**What to do:**
Every line from the one holding "[333,127,426,161] (first image)" through the one holding "[189,134,323,237]" in the data below must be returned exactly, both ends included, with pictures left out and nothing else added.

**Extracted information:**
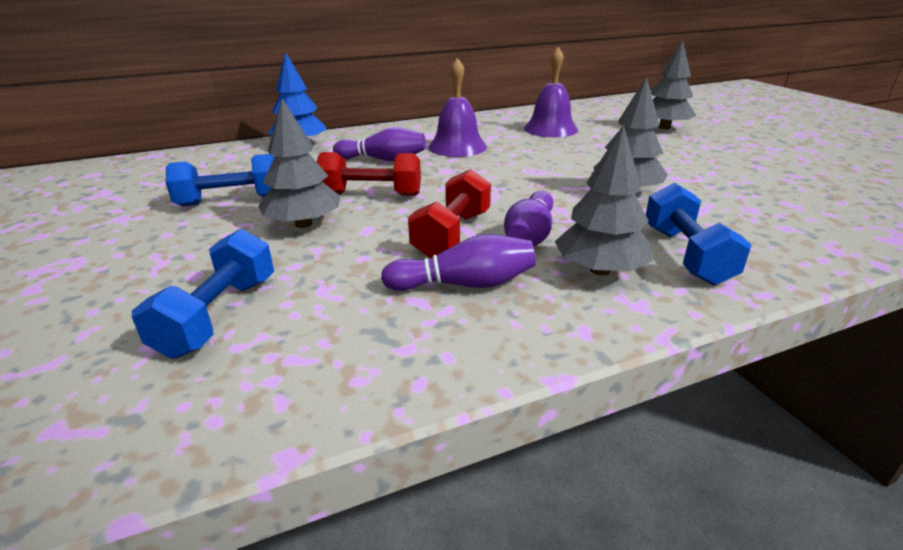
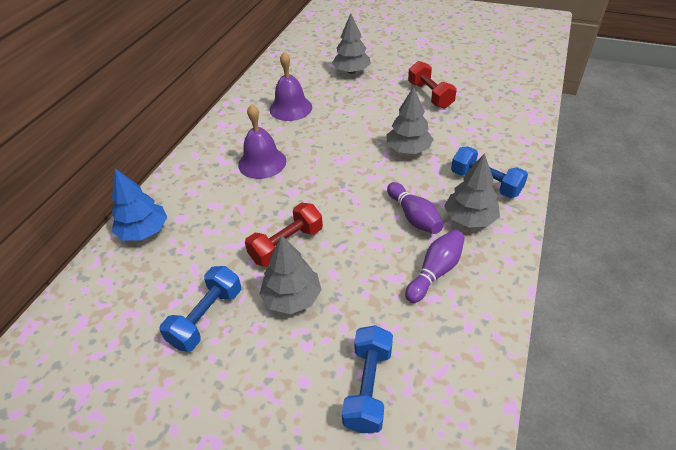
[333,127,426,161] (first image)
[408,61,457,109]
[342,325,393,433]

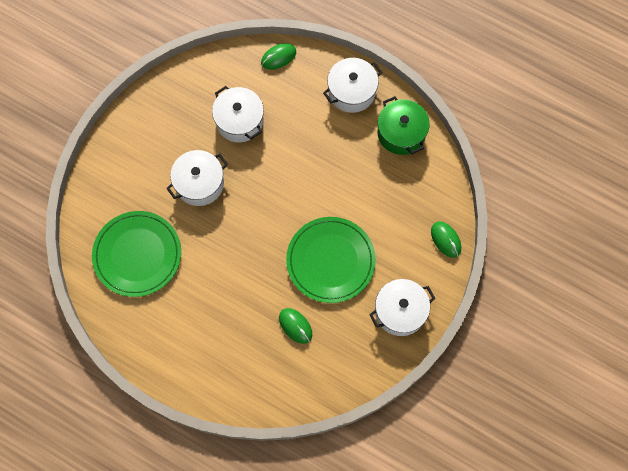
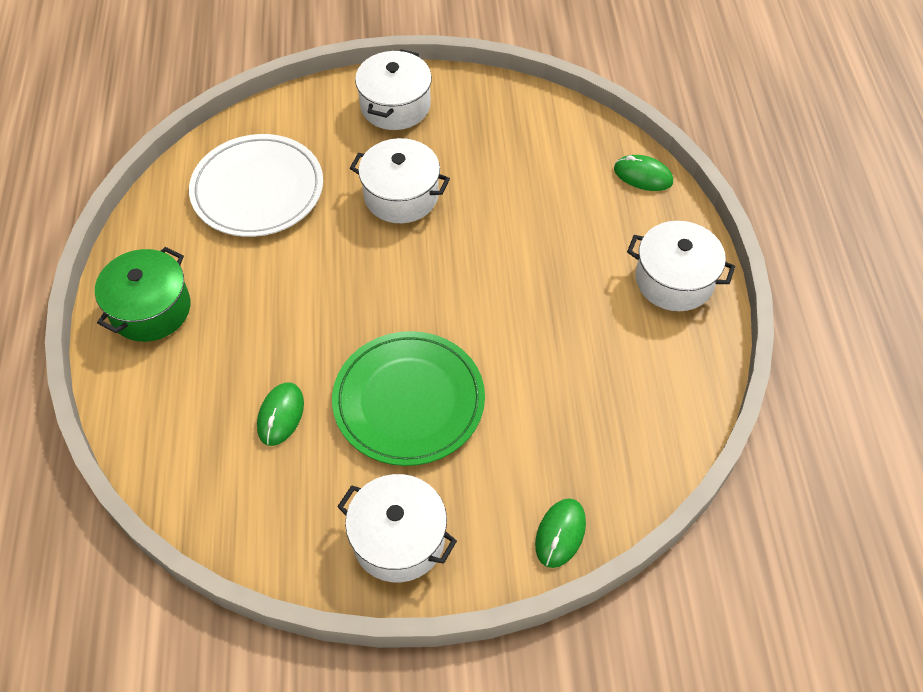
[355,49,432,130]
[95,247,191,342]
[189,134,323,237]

...

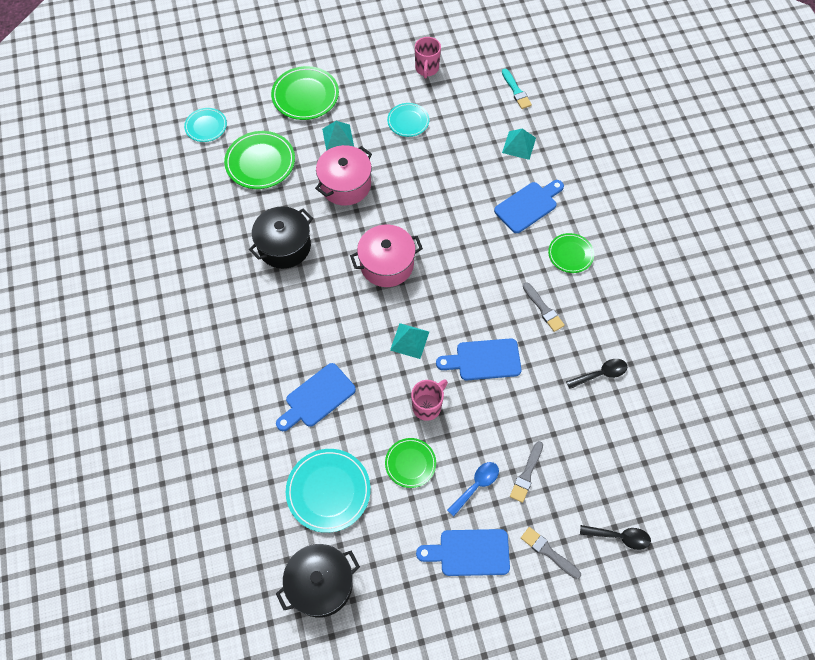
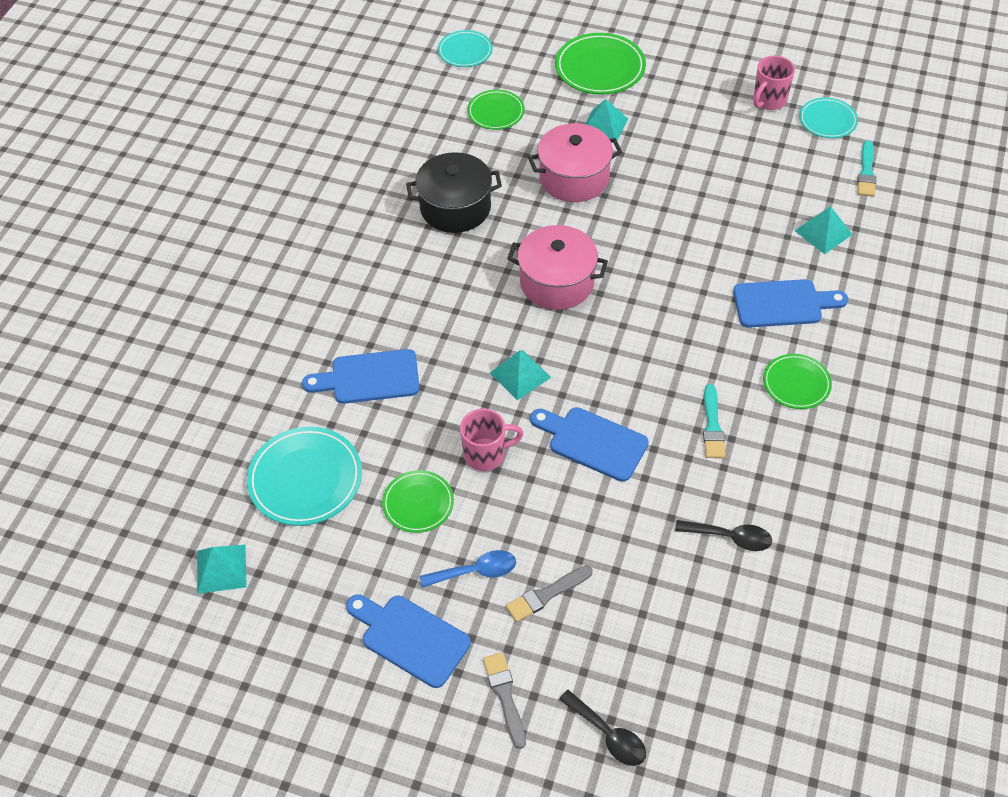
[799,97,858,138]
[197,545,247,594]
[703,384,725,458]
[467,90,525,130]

**Response to the exercise:**
[333,127,426,161] (first image)
[408,61,457,109]
[342,325,393,433]

[355,49,432,130]
[95,247,191,342]
[189,134,323,237]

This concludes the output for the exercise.